■ WHAT TO PRODUCE
Write the listing out again exactly as it stands, with no images.

■ LISTED RECORDS
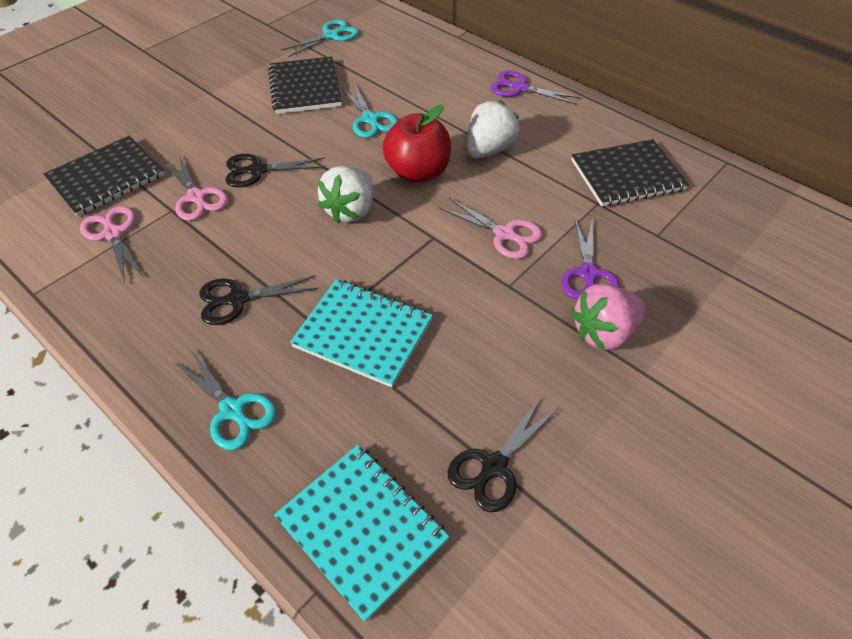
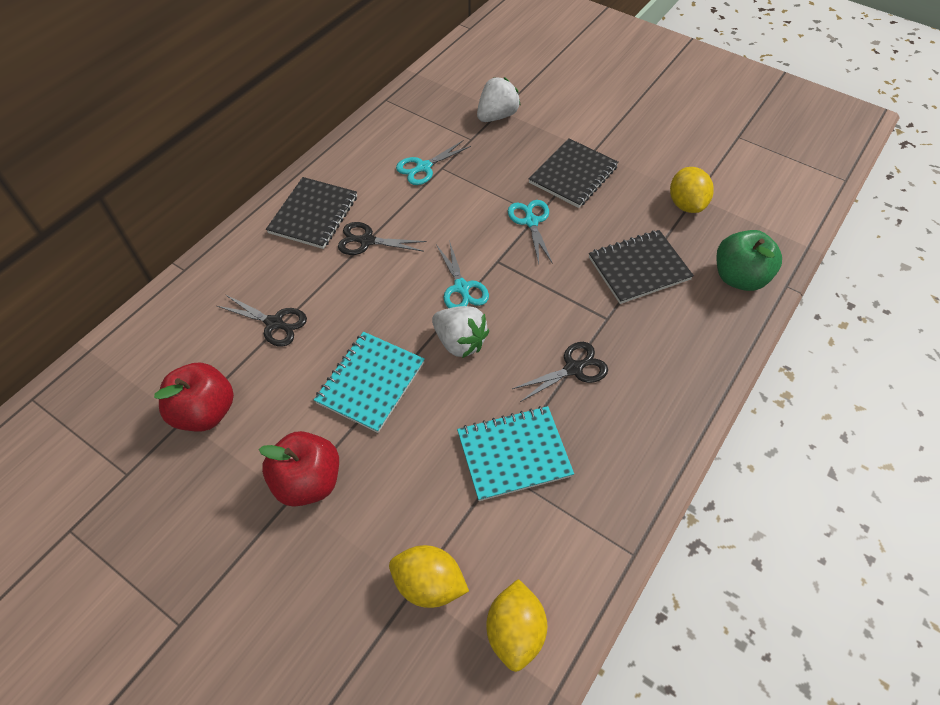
green apple: none = 0 -> [716,230,782,291] = 1
pink scissors: [80,206,143,283] [164,156,228,221] [439,198,543,259] = 3 -> none = 0
pink strawberry: [571,284,646,350] = 1 -> none = 0
purple scissors: [491,71,581,105] [562,217,620,299] = 2 -> none = 0
red apple: [382,105,451,183] = 1 -> [154,363,234,432] [259,431,339,507] = 2
yellow lemon: none = 0 -> [389,545,469,608] [486,579,547,672] [670,167,714,213] = 3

■ OUTPUT FOR THIS TASK
green apple: none = 0 -> [716,230,782,291] = 1
pink scissors: [80,206,143,283] [164,156,228,221] [439,198,543,259] = 3 -> none = 0
pink strawberry: [571,284,646,350] = 1 -> none = 0
purple scissors: [491,71,581,105] [562,217,620,299] = 2 -> none = 0
red apple: [382,105,451,183] = 1 -> [154,363,234,432] [259,431,339,507] = 2
yellow lemon: none = 0 -> [389,545,469,608] [486,579,547,672] [670,167,714,213] = 3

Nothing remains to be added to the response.